Your reply should be the entries, output word for word, with each picture omitted.

(Revision comparison data)
Segment Open
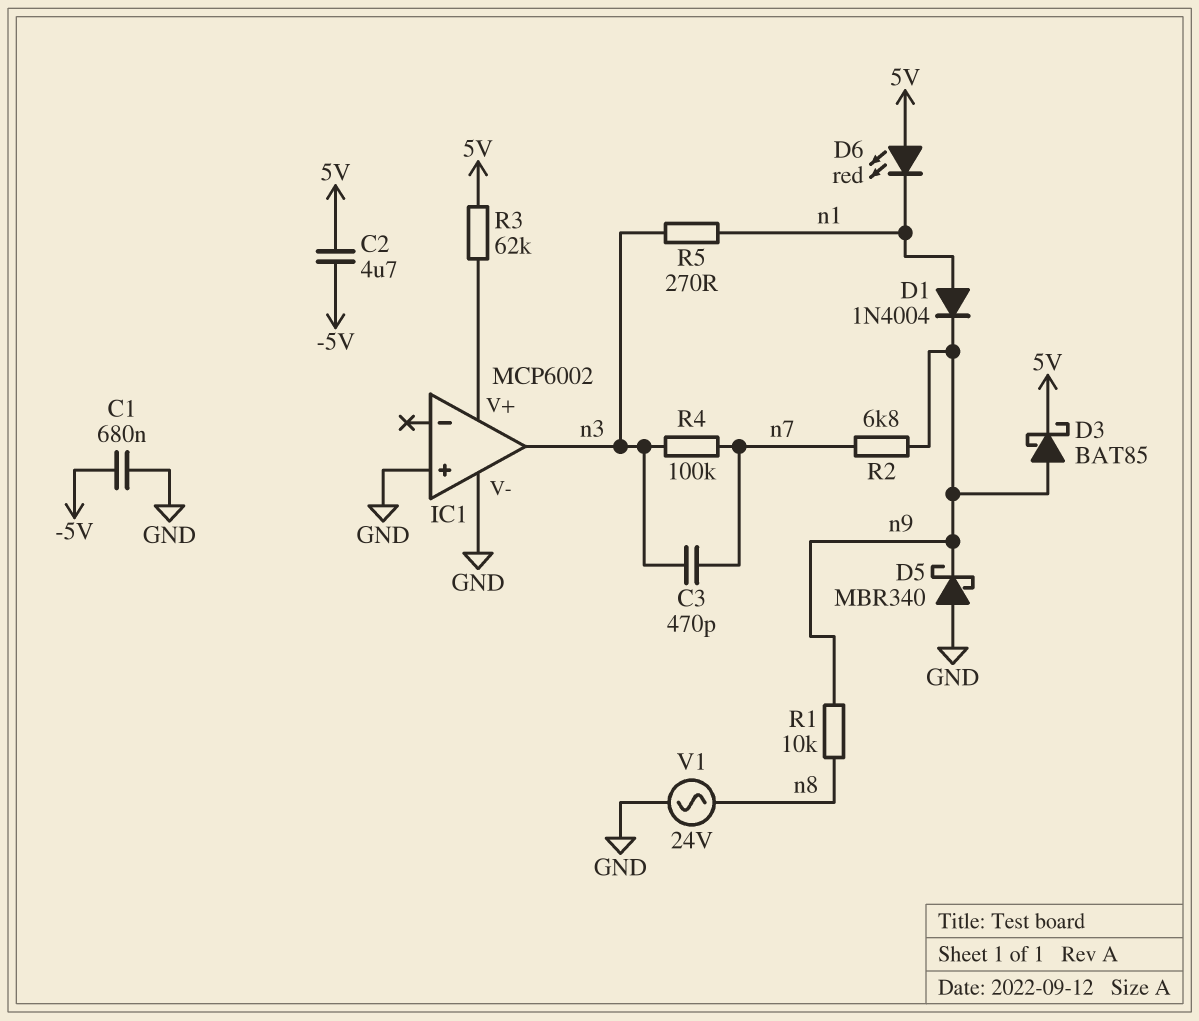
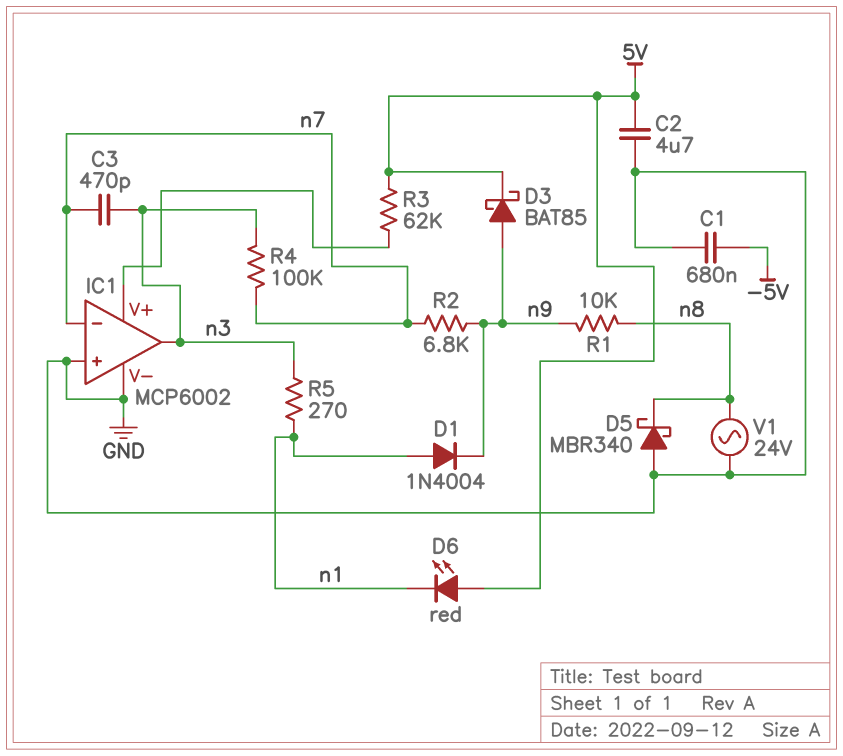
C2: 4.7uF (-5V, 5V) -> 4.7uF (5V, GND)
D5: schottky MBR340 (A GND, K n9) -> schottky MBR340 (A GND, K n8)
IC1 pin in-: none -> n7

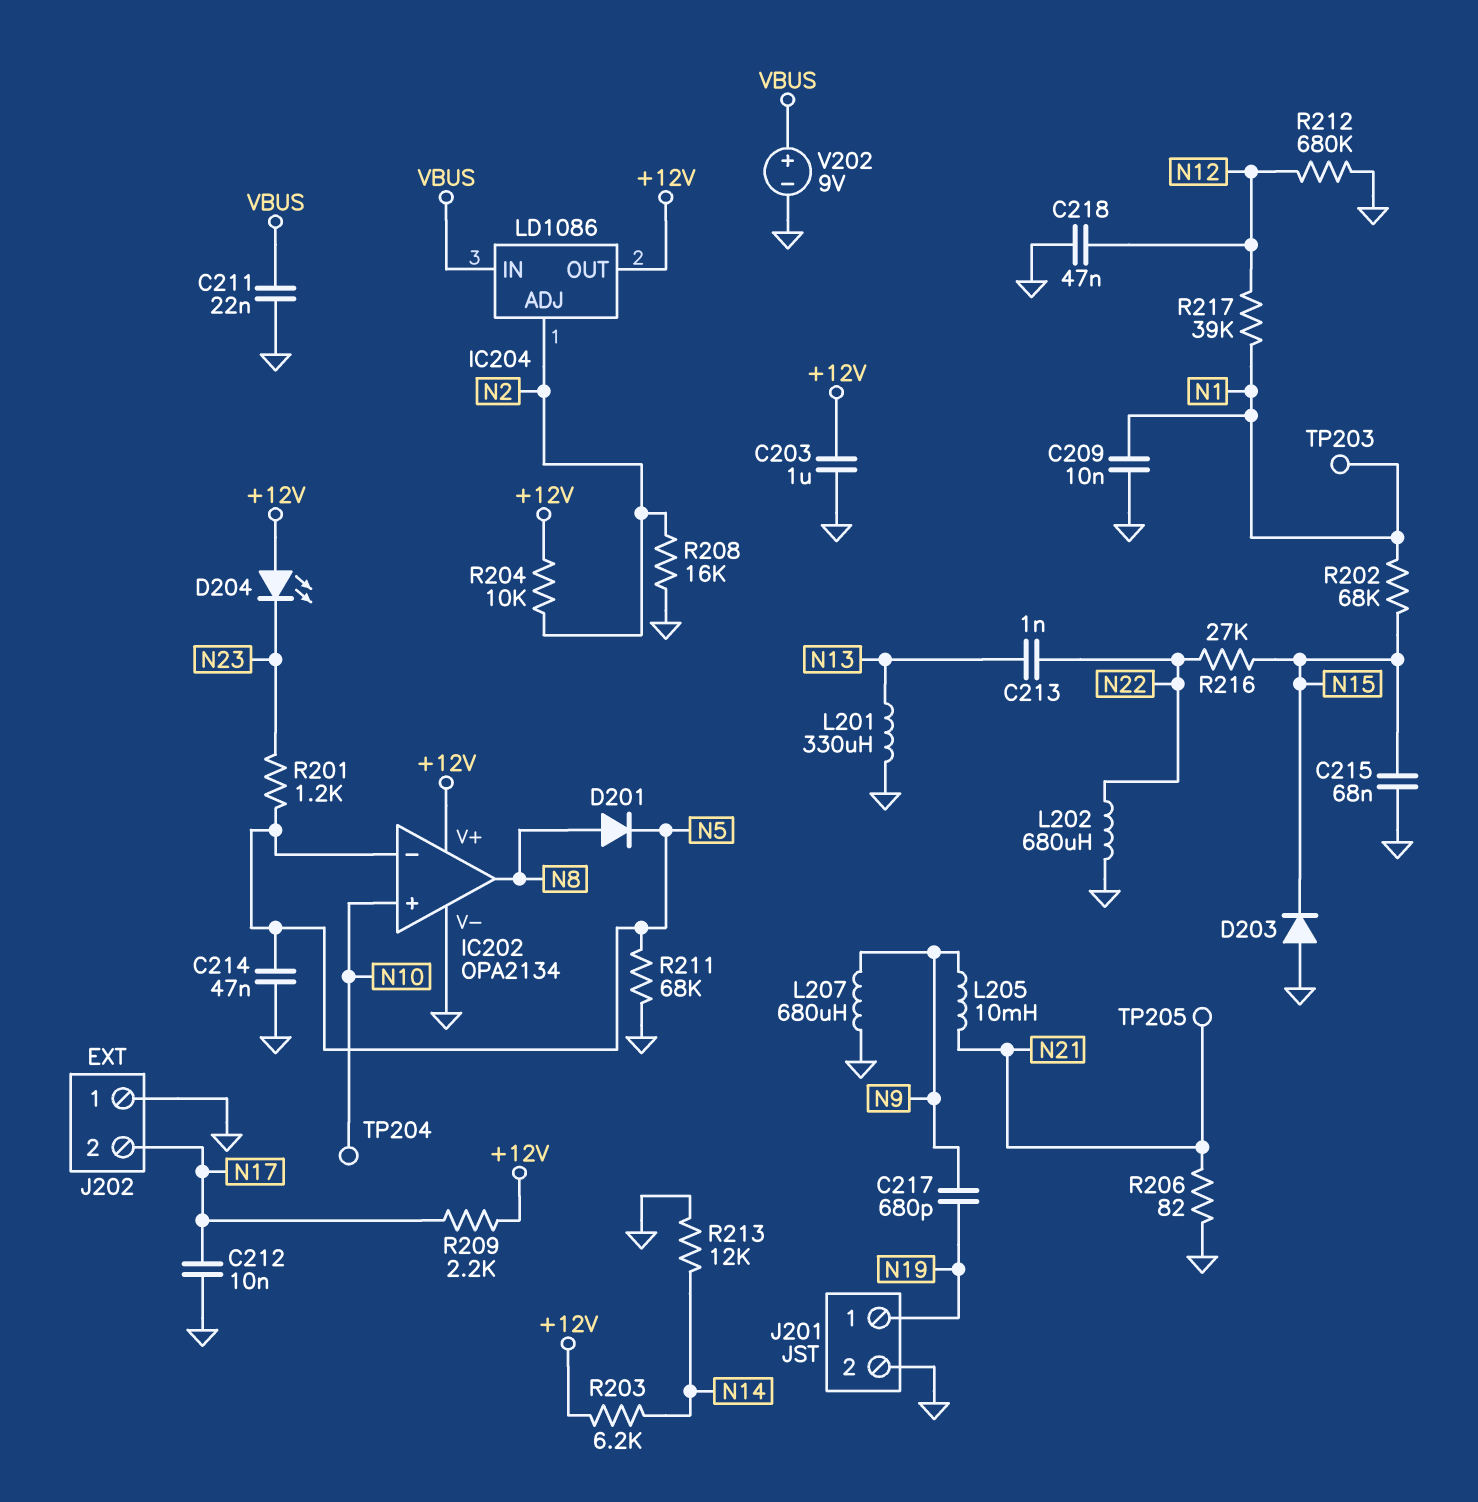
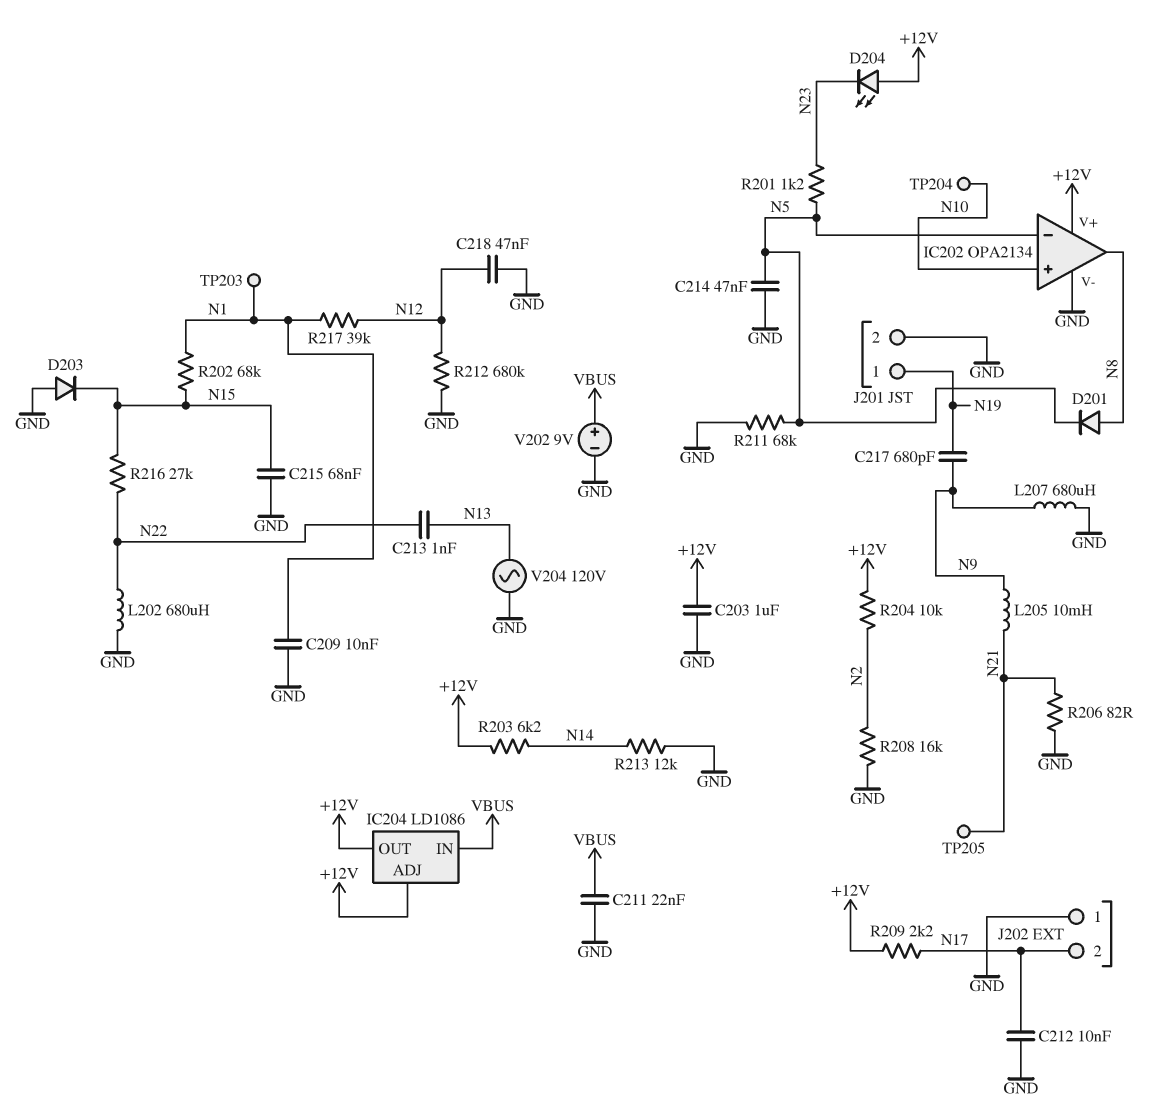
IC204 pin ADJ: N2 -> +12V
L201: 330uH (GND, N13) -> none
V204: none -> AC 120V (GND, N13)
Segment Closed
Answer for the task:
C2: 4.7uF (-5V, 5V) -> 4.7uF (5V, GND)
D5: schottky MBR340 (A GND, K n9) -> schottky MBR340 (A GND, K n8)
IC1 pin in-: none -> n7

IC204 pin ADJ: N2 -> +12V
L201: 330uH (GND, N13) -> none
V204: none -> AC 120V (GND, N13)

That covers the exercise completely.